## WHAT IS REQUIRED
Would you transcribe the line containing "blue diamond: (1025, 411)" and every line after it, through the end of the records below, exactly and with nothing else?

## EXTRACTED INFORMATION

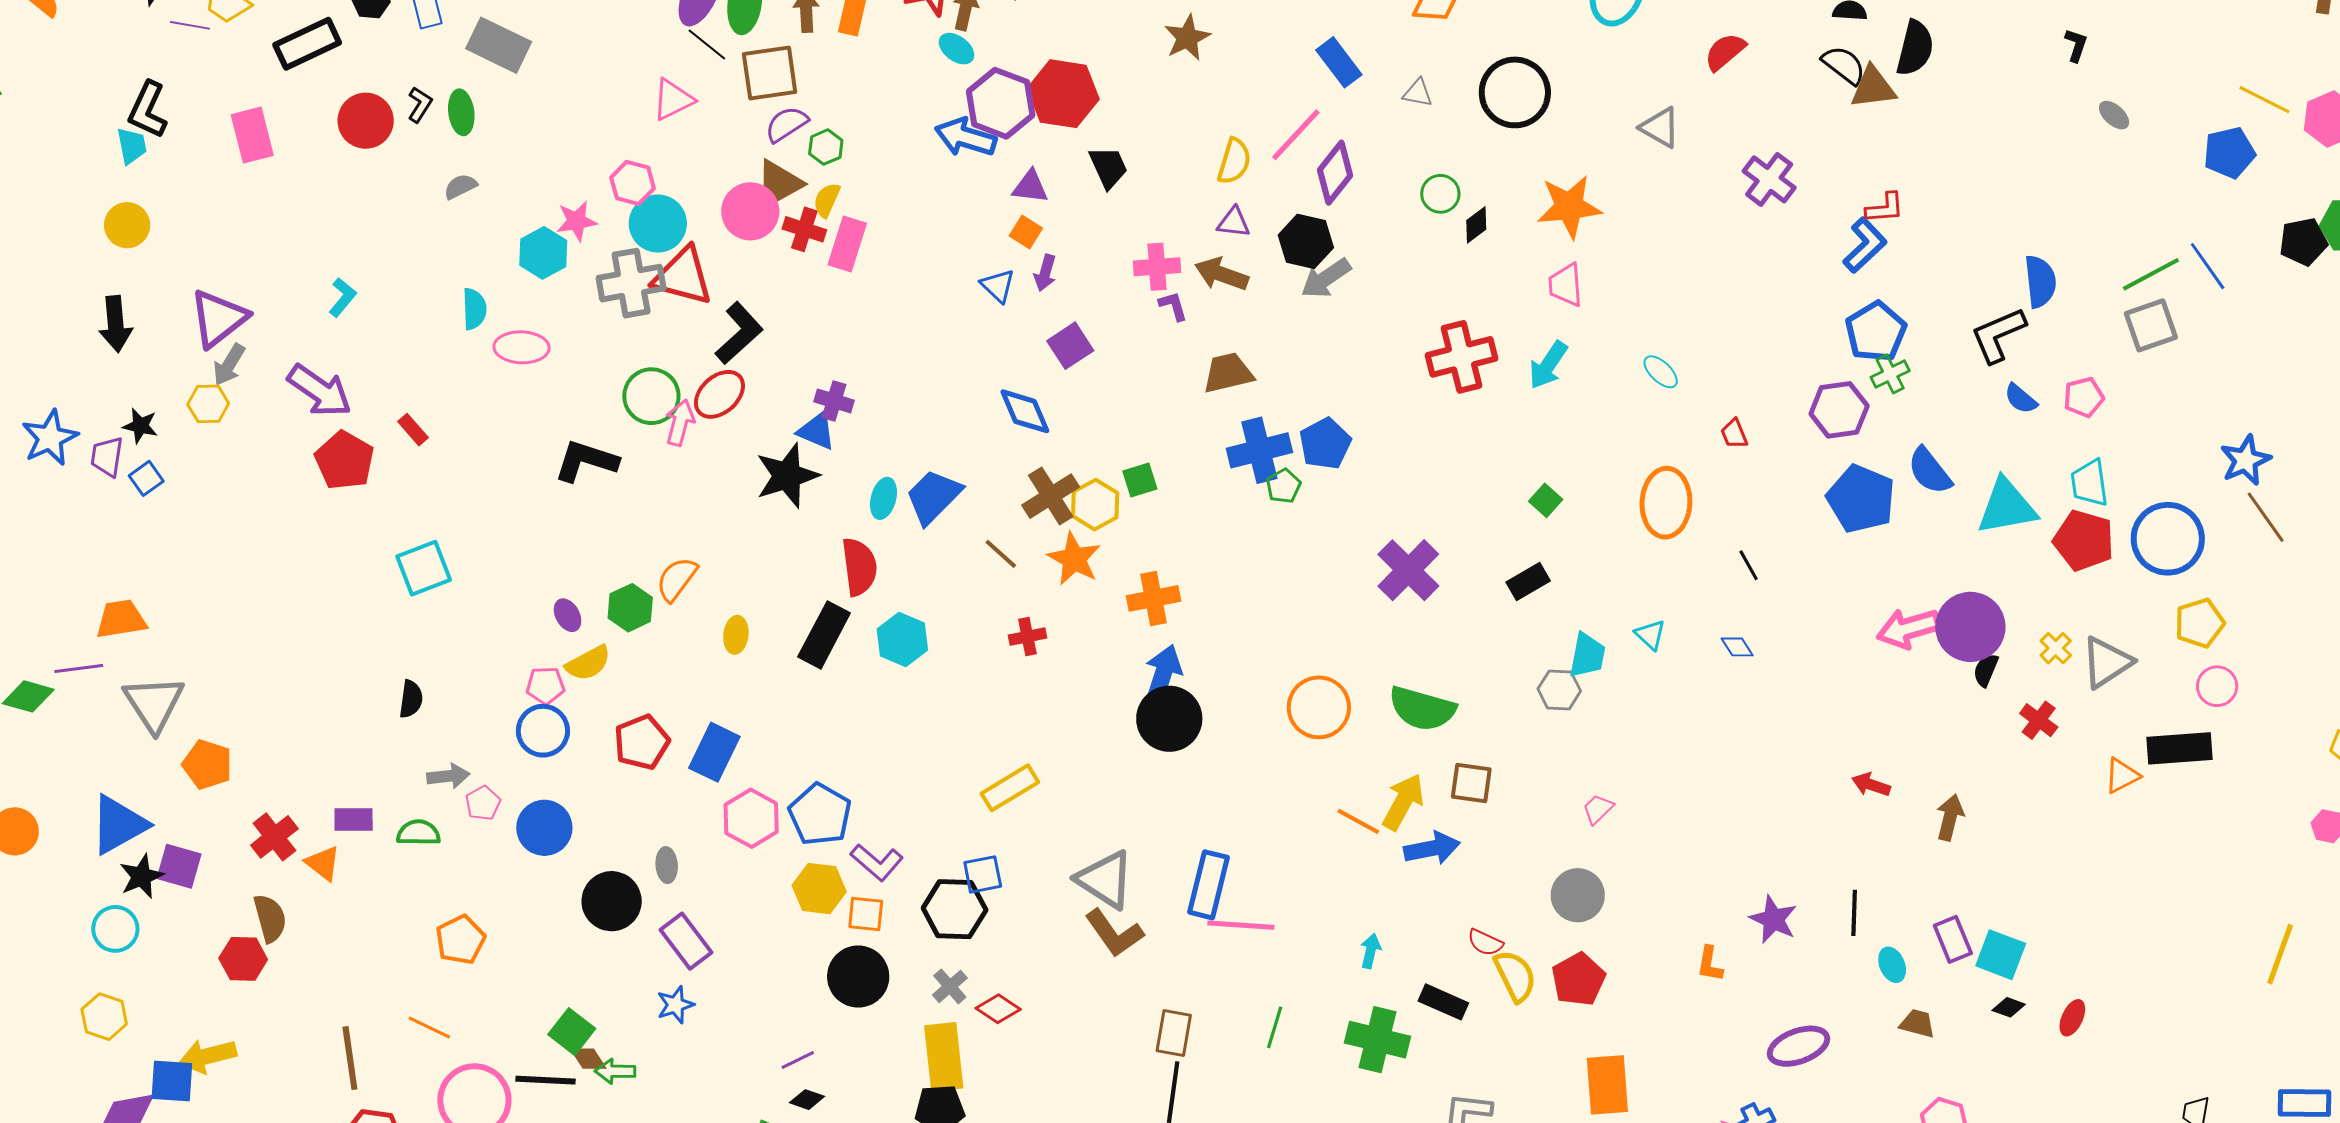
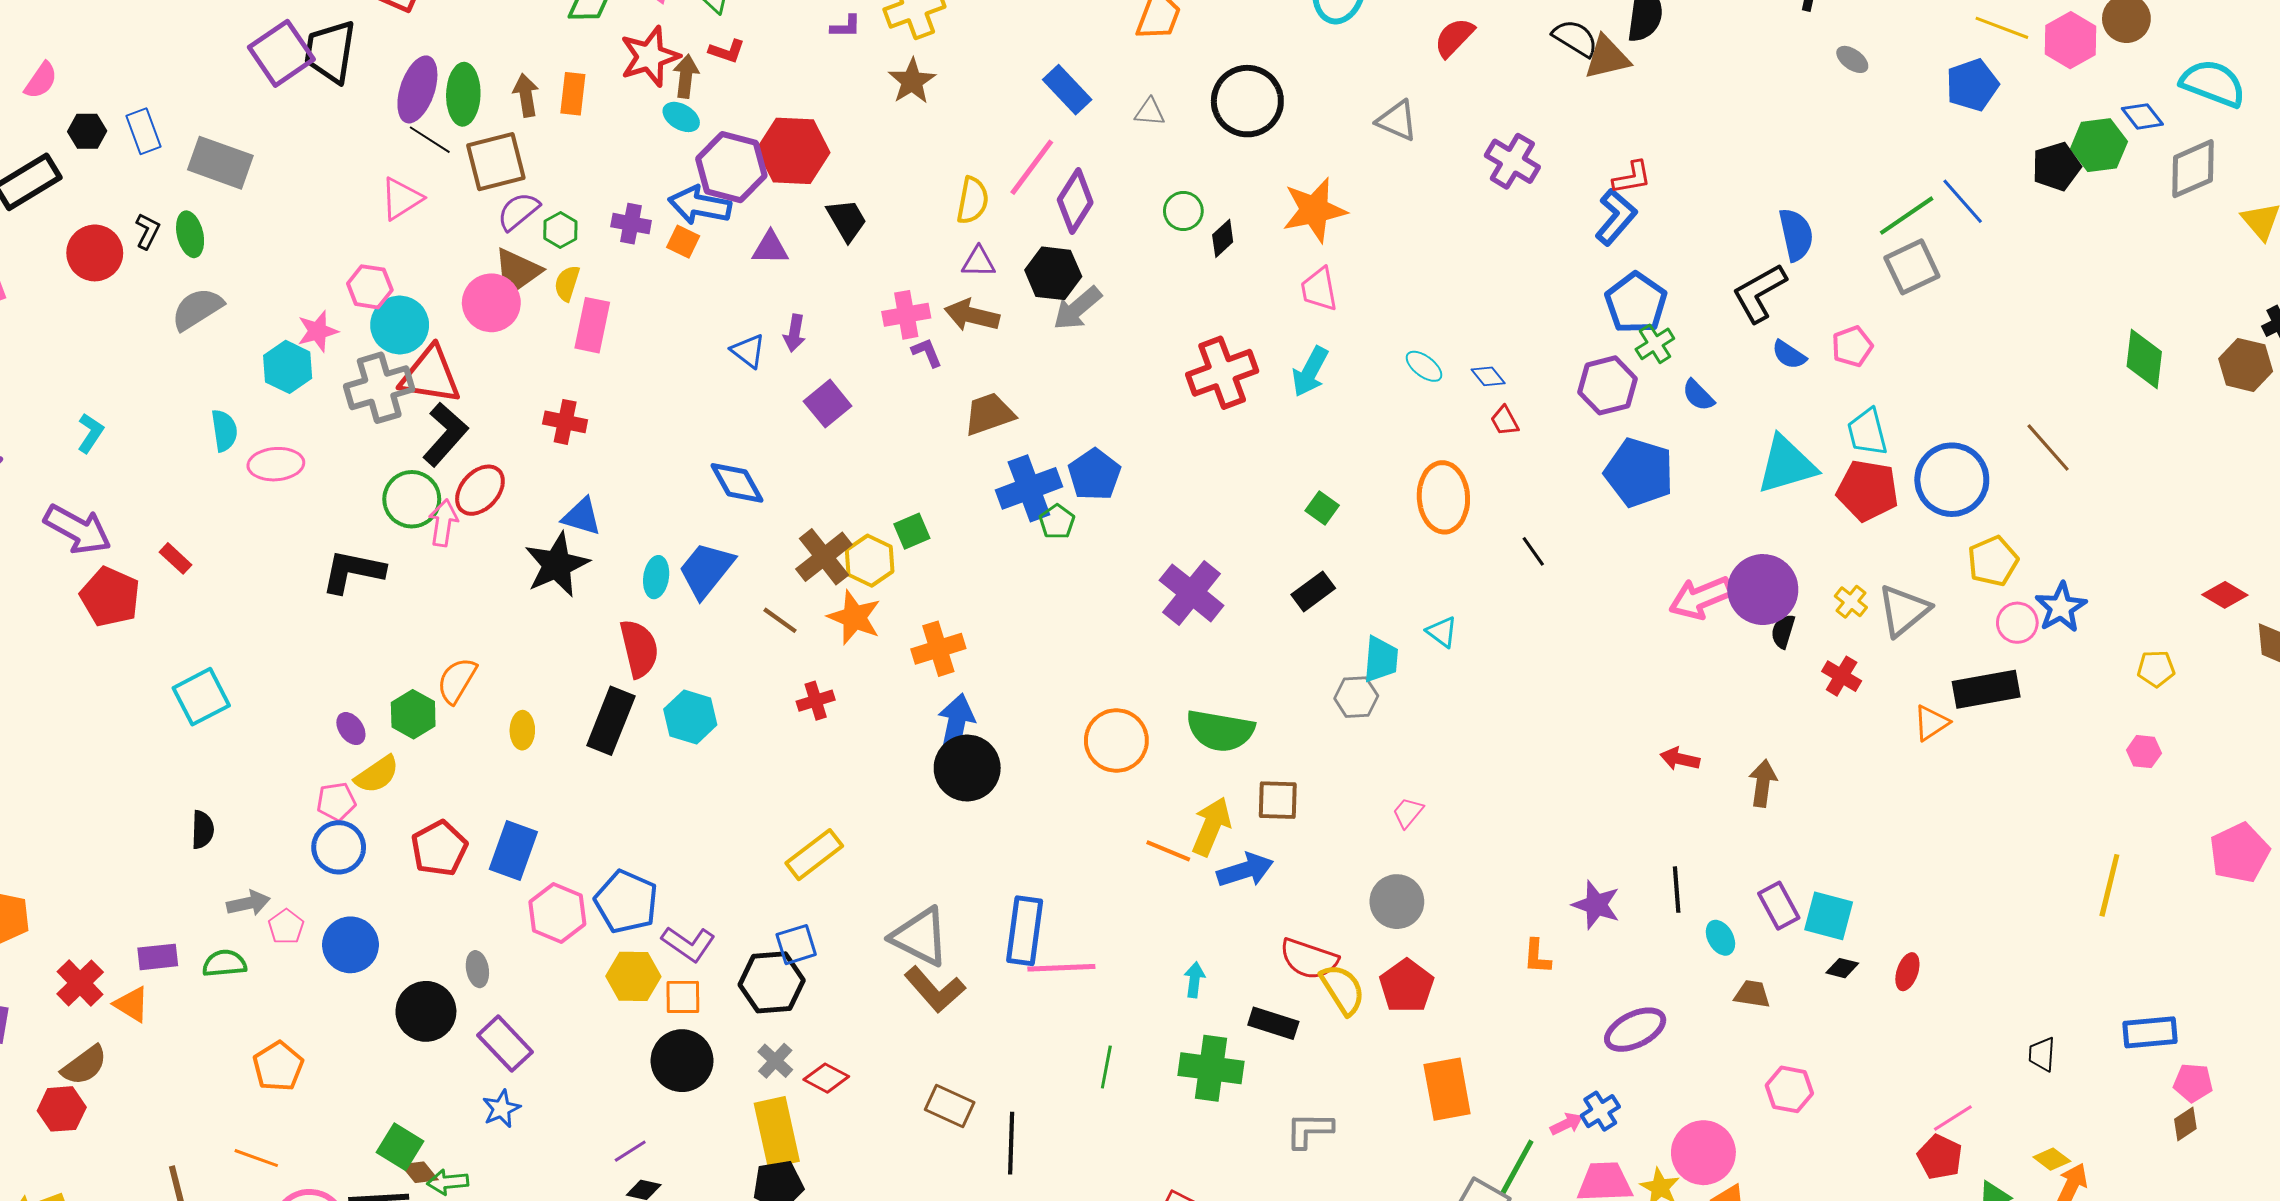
gray semicircle: (460, 186) -> (197, 309), size x1.6
red cross: (804, 229) -> (565, 422), moved
orange square: (1026, 232) -> (683, 242), moved
black L-shape: (739, 333) -> (445, 434), moved
purple cross: (834, 401) -> (631, 224), moved
blue diamond: (1025, 411) -> (737, 483), moved
blue star: (2246, 460) -> (2061, 607), moved
blue semicircle: (1930, 471) -> (1698, 395), moved, size x0.7
blue diamond: (1737, 647) -> (1488, 376), moved
brown semicircle: (270, 918) -> (84, 1065), turned 75
red semicircle: (1485, 942) -> (1309, 959), size x1.6
brown rectangle: (1174, 1033) -> (950, 1106), moved, turned -69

## THE COMPLETED TASK
blue diamond: (1025, 411) -> (737, 483), moved
blue star: (2246, 460) -> (2061, 607), moved
blue semicircle: (1930, 471) -> (1698, 395), moved, size x0.7
blue diamond: (1737, 647) -> (1488, 376), moved
brown semicircle: (270, 918) -> (84, 1065), turned 75
red semicircle: (1485, 942) -> (1309, 959), size x1.6
brown rectangle: (1174, 1033) -> (950, 1106), moved, turned -69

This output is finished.